Your task: Take the lines from the beginning of the material through the line containing "degrees counterclockwise |" and retype them exactly, leaving the pictures out.

──────

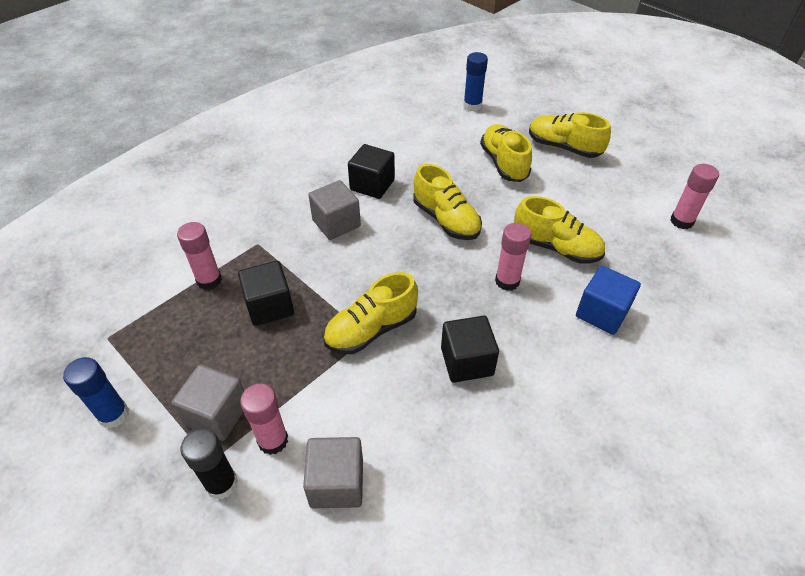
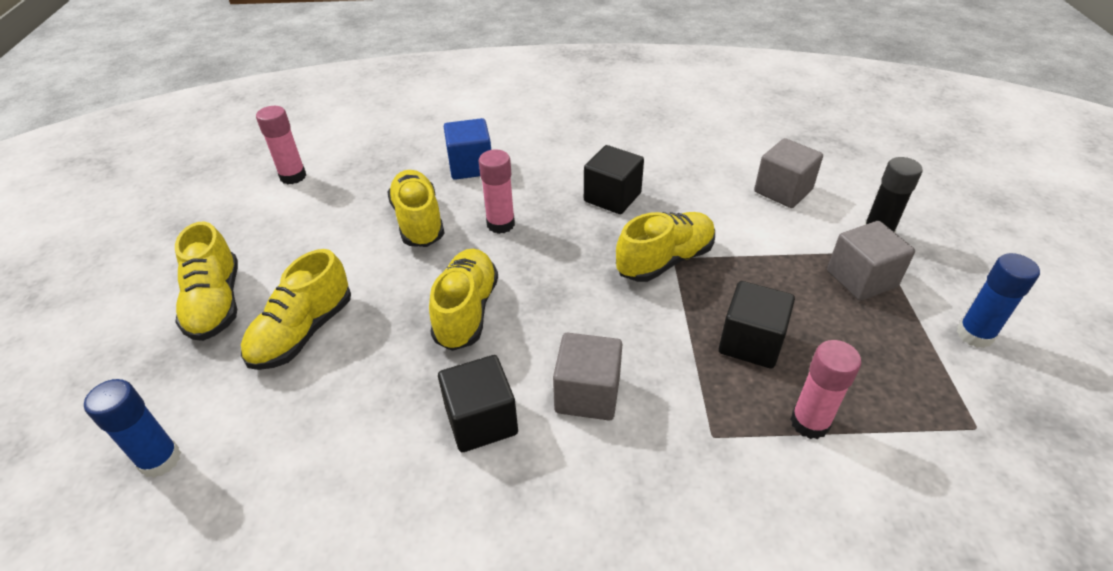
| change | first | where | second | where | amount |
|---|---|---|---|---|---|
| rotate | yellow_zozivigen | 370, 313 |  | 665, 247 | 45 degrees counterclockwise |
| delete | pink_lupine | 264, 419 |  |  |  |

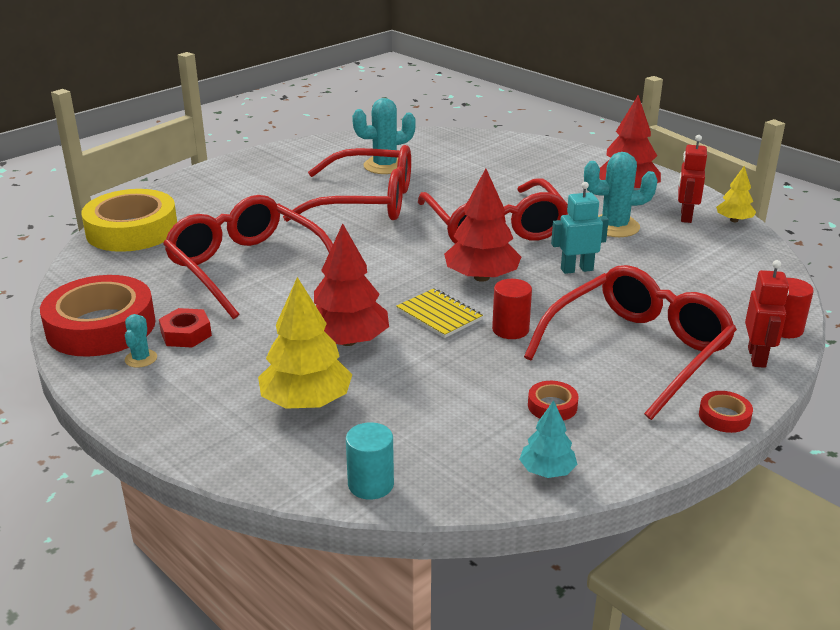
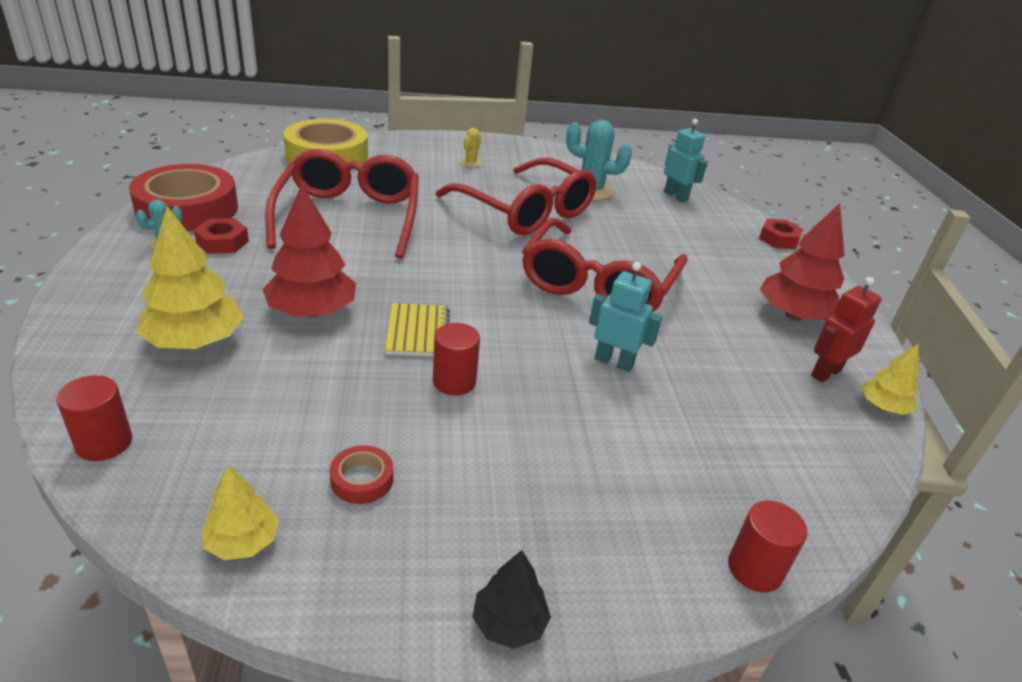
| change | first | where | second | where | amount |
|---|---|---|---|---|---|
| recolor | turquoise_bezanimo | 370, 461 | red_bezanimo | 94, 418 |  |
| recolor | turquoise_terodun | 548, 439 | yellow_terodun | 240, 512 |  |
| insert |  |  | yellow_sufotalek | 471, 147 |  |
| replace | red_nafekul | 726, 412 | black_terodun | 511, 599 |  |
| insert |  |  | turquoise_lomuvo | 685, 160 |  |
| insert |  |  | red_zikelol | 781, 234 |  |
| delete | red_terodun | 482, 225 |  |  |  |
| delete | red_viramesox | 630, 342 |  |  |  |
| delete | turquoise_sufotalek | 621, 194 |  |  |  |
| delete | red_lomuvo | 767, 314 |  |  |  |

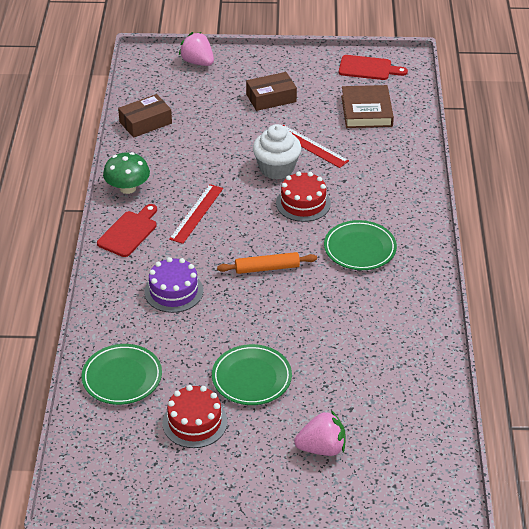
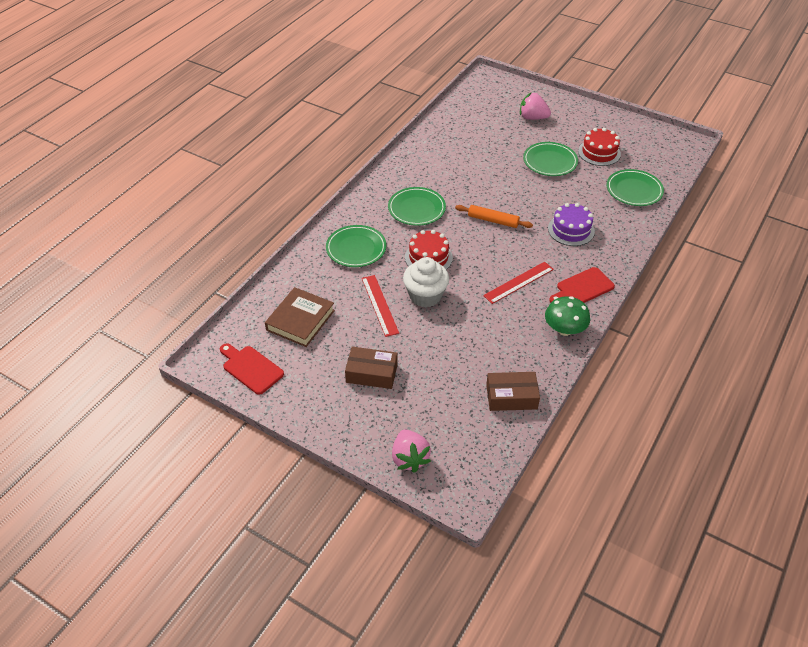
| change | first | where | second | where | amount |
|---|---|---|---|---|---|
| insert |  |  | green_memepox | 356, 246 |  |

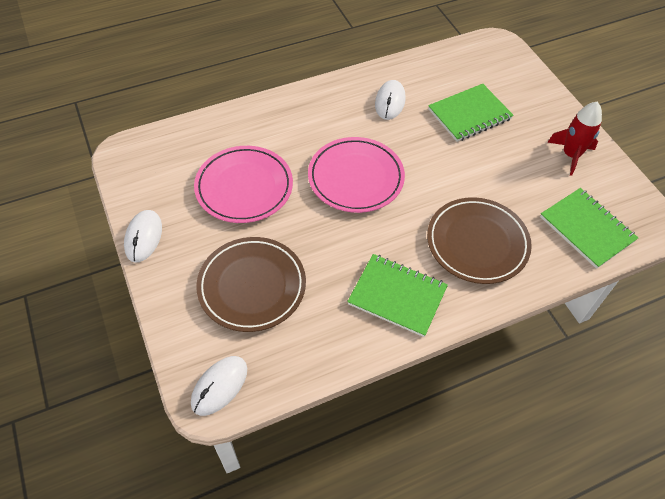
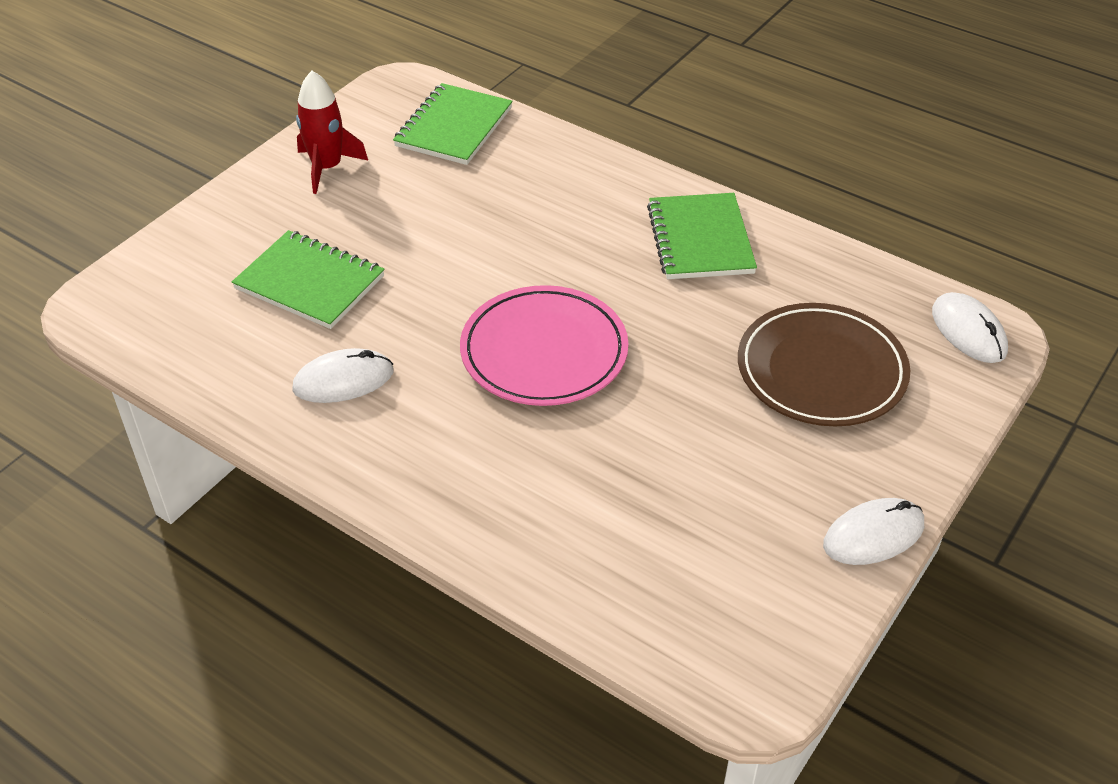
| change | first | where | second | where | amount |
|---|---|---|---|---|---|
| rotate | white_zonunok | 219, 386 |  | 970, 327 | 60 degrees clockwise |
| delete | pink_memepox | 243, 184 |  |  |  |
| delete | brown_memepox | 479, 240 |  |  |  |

──────

Solution to the problem:
| change | first | where | second | where | amount |
|---|---|---|---|---|---|
| rotate | yellow_zozivigen | 370, 313 |  | 665, 247 | 45 degrees counterclockwise |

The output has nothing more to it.